Supplied data Block Start

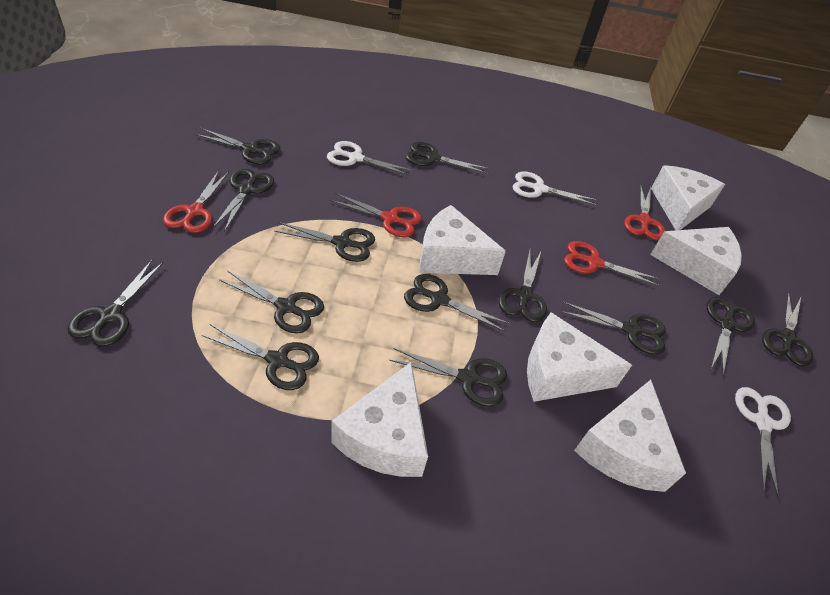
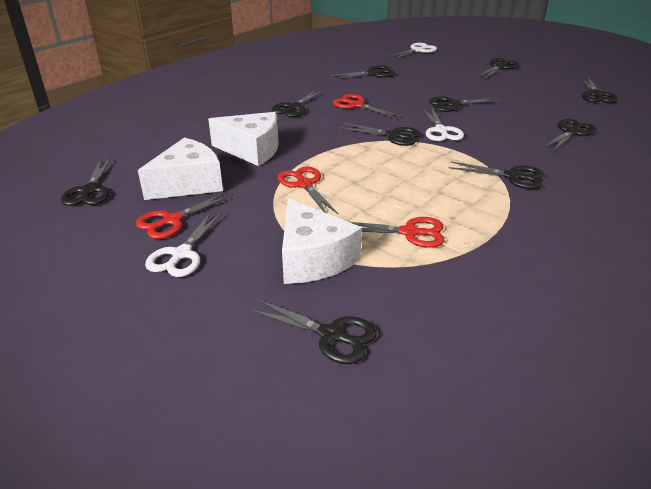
black scissors: 13 -> 10
white cheese: 6 -> 3

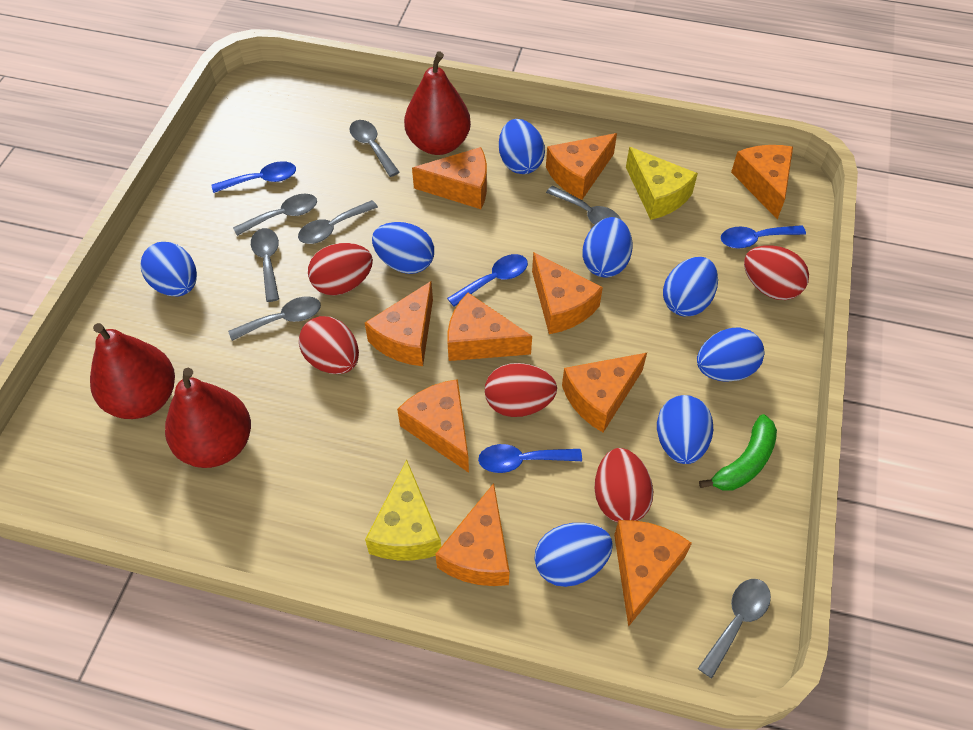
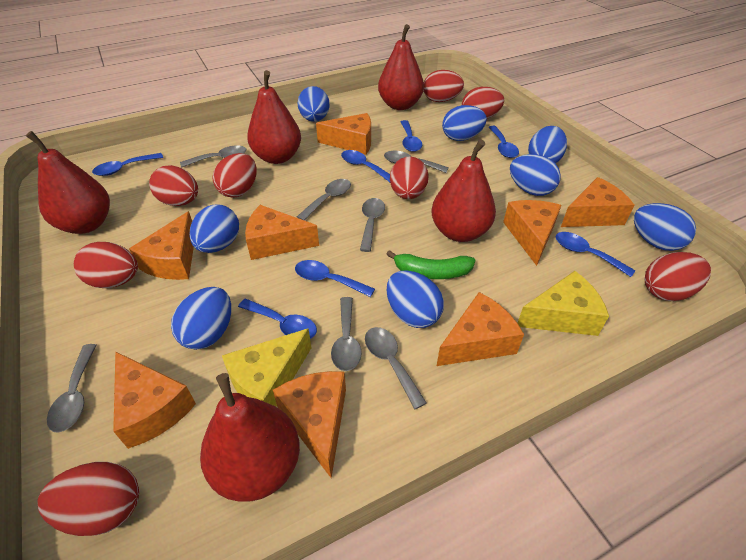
blue spoon: 4 -> 7
orange cheese: 10 -> 8
red egg: 5 -> 8
red pear: 3 -> 5

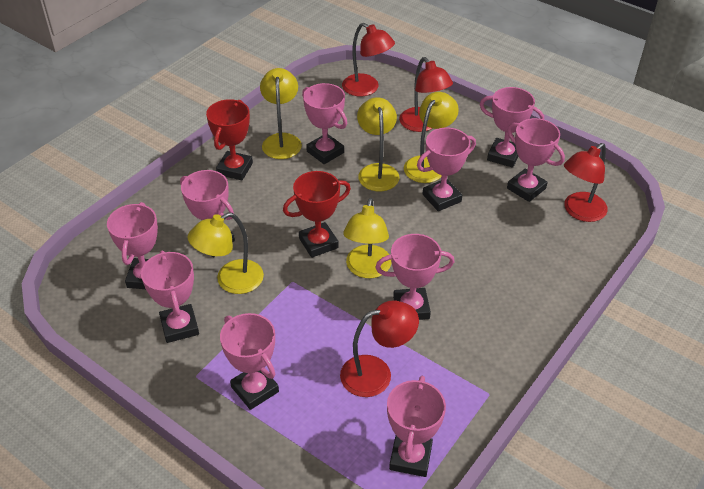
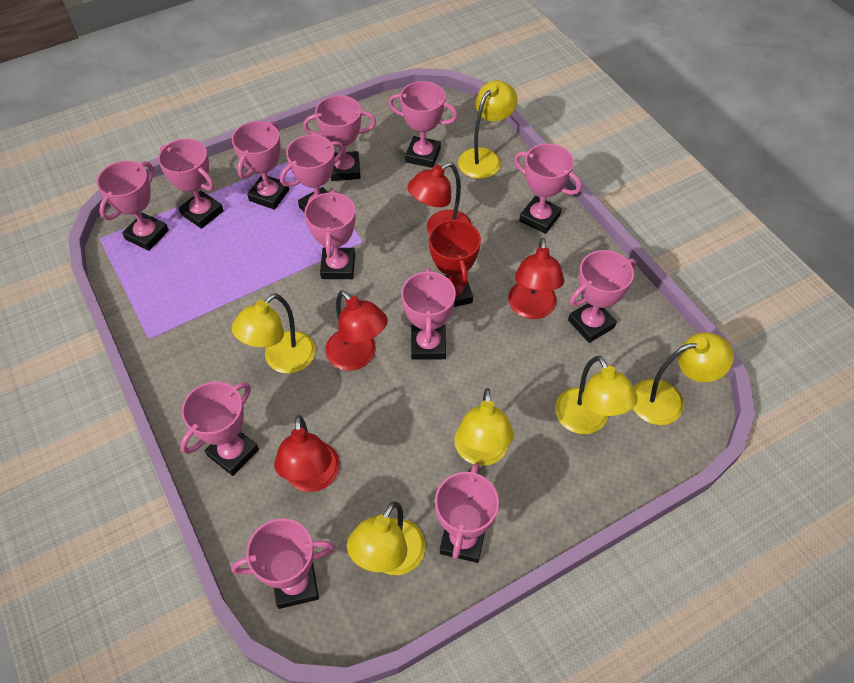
pink trophy: 10 -> 13
red trophy: 2 -> 1
yellow lamp: 5 -> 6

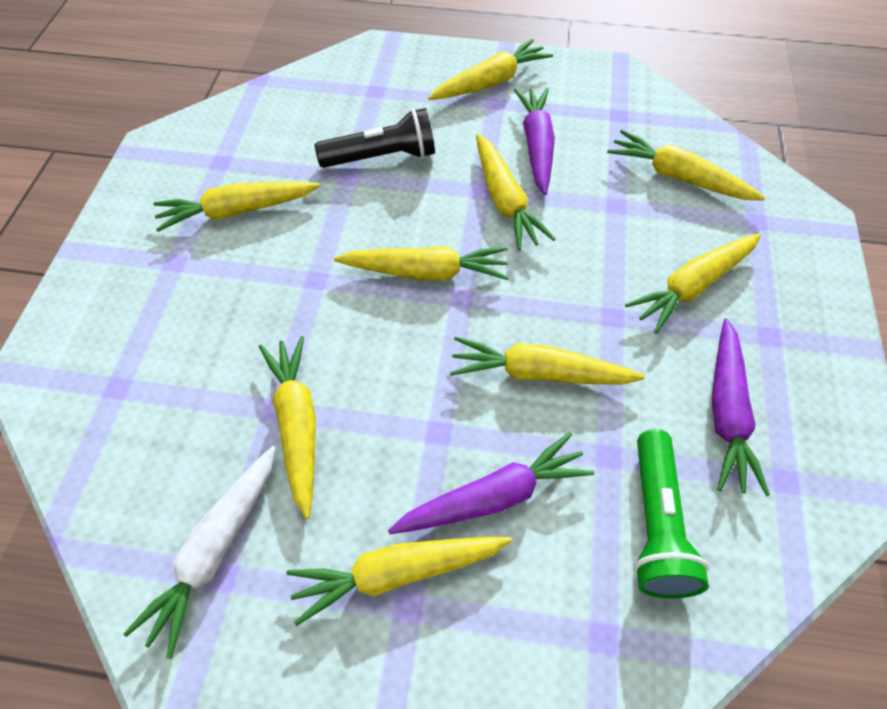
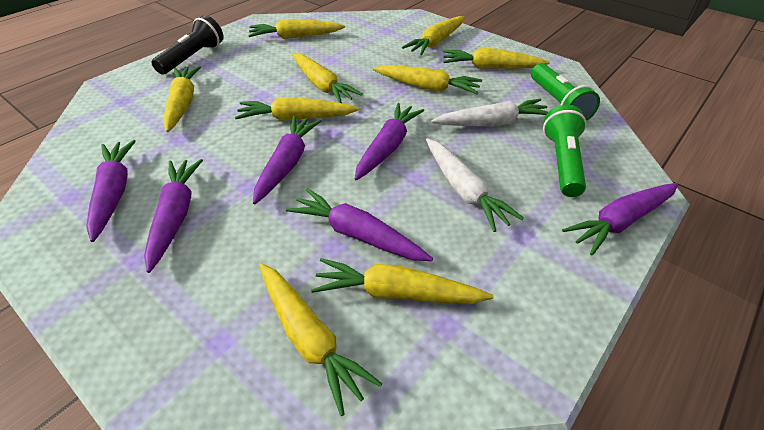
green flashlight: 1 -> 2
purple carrot: 3 -> 6
white carrot: 1 -> 2

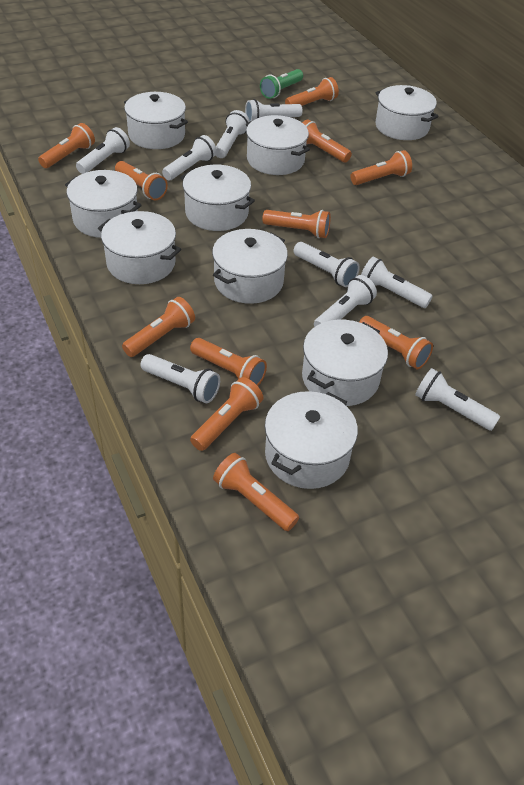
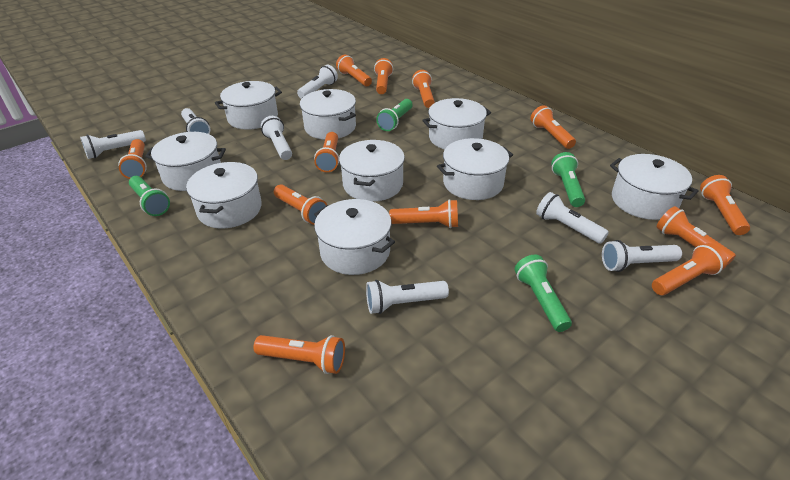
green flashlight: 1 -> 4
orange flashlight: 11 -> 12
white flashlight: 9 -> 7

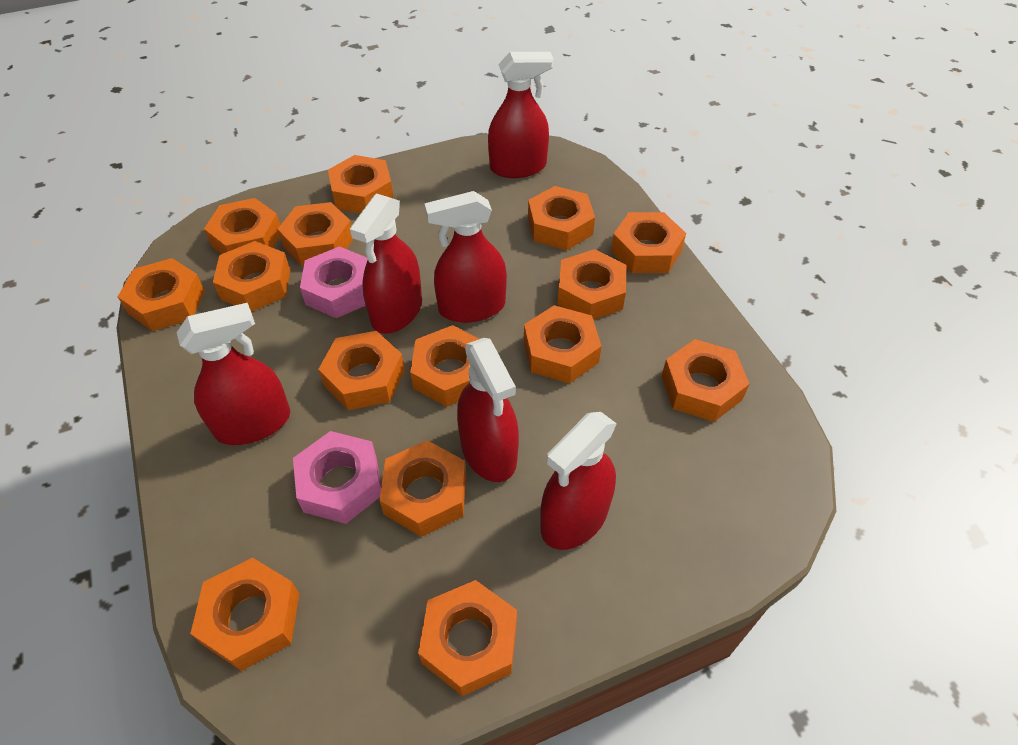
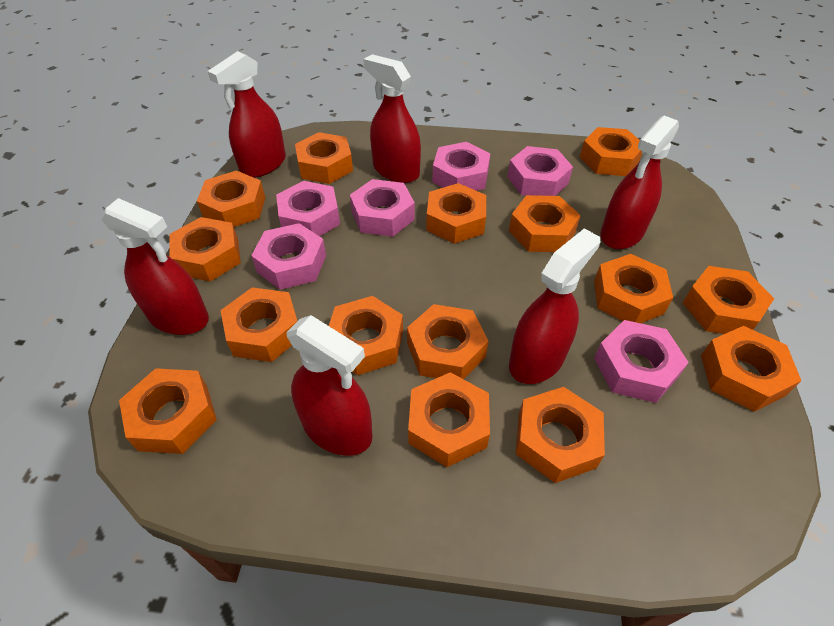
pink nut: 2 -> 6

Supplied data Block End

- **What the exercise asks**
Beginning with the line that contains "red trophy: 2 -> 1" and ending with the last line of the entries above, repeat each line exactly, but not the pictures.

- **Written response**
red trophy: 2 -> 1
yellow lamp: 5 -> 6

green flashlight: 1 -> 2
purple carrot: 3 -> 6
white carrot: 1 -> 2

green flashlight: 1 -> 4
orange flashlight: 11 -> 12
white flashlight: 9 -> 7

pink nut: 2 -> 6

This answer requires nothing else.